Retype all data exactly as given. Pictures should not be retyped.

■ **TASK INPUTS**
++++++

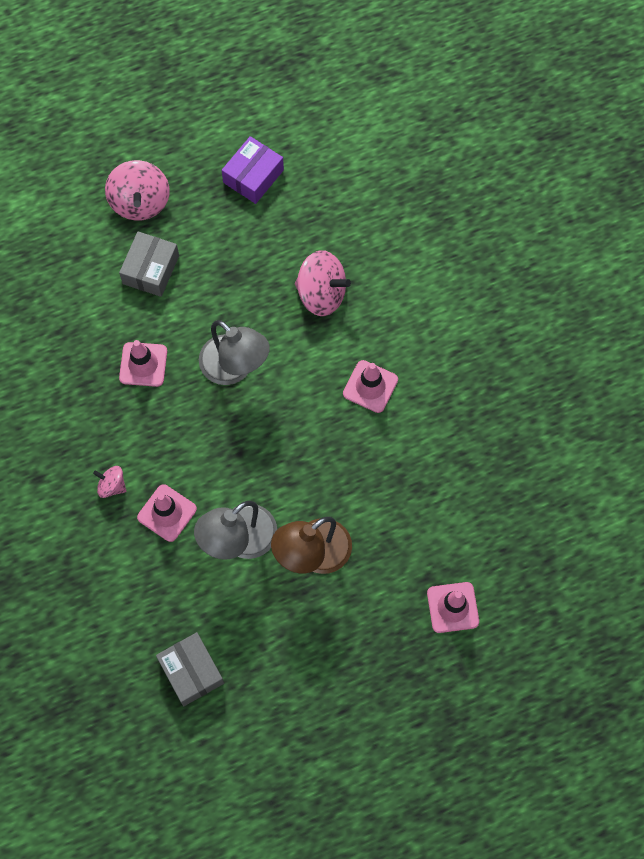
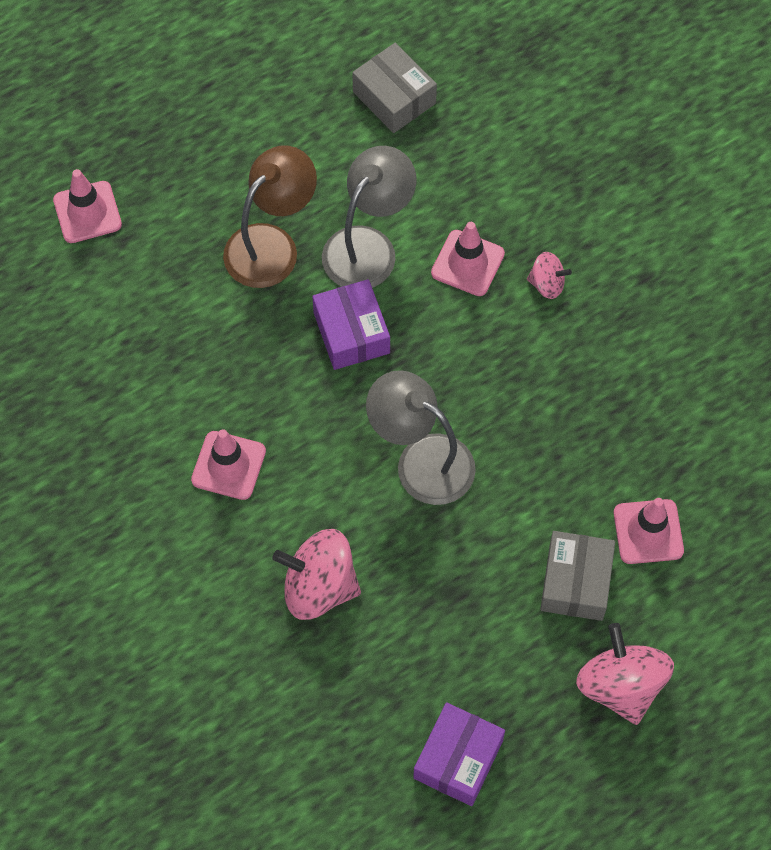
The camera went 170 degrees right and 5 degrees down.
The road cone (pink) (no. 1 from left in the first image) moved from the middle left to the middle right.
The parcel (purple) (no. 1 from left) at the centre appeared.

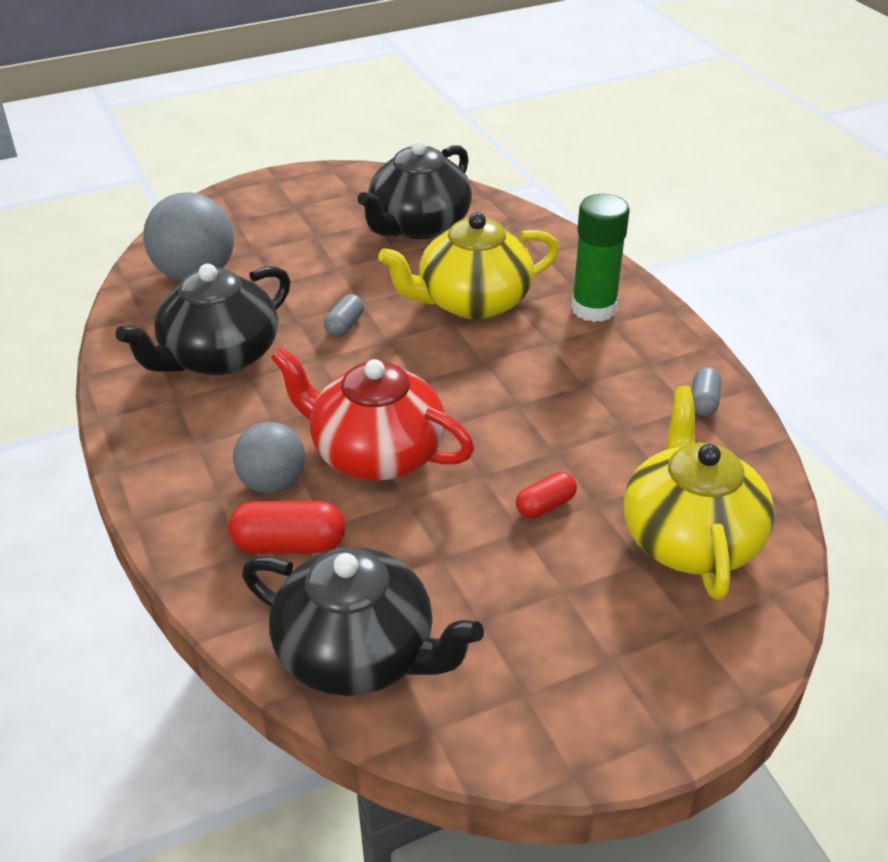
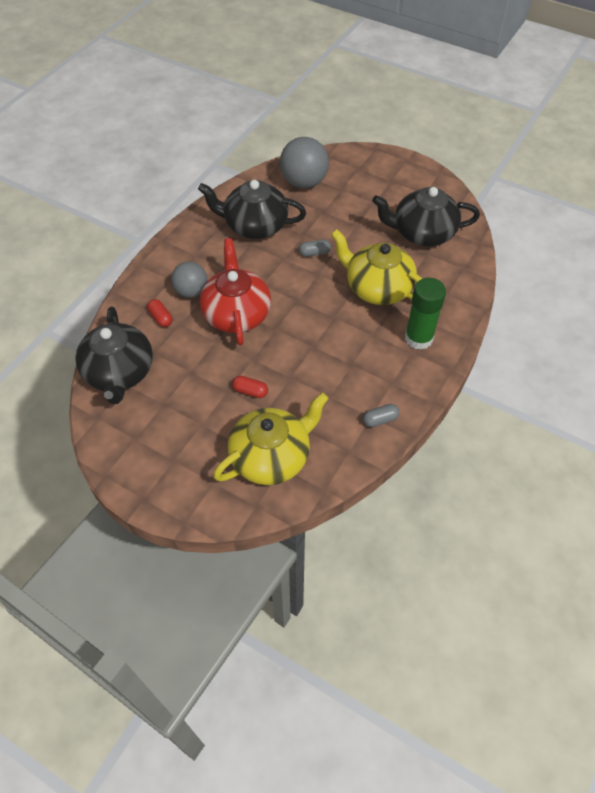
The camera went 55 degrees right and 15 degrees up.
The capsule (red) (no. 1 from left) at the middle left changed to 0.62 times the size.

++++++

■ **TASK OUTPUT**
The camera went 170 degrees right and 5 degrees down.
The road cone (pink) (no. 1 from left in the first image) moved from the middle left to the middle right.
The parcel (purple) (no. 1 from left) at the centre appeared.

The camera went 55 degrees right and 15 degrees up.
The capsule (red) (no. 1 from left) at the middle left changed to 0.62 times the size.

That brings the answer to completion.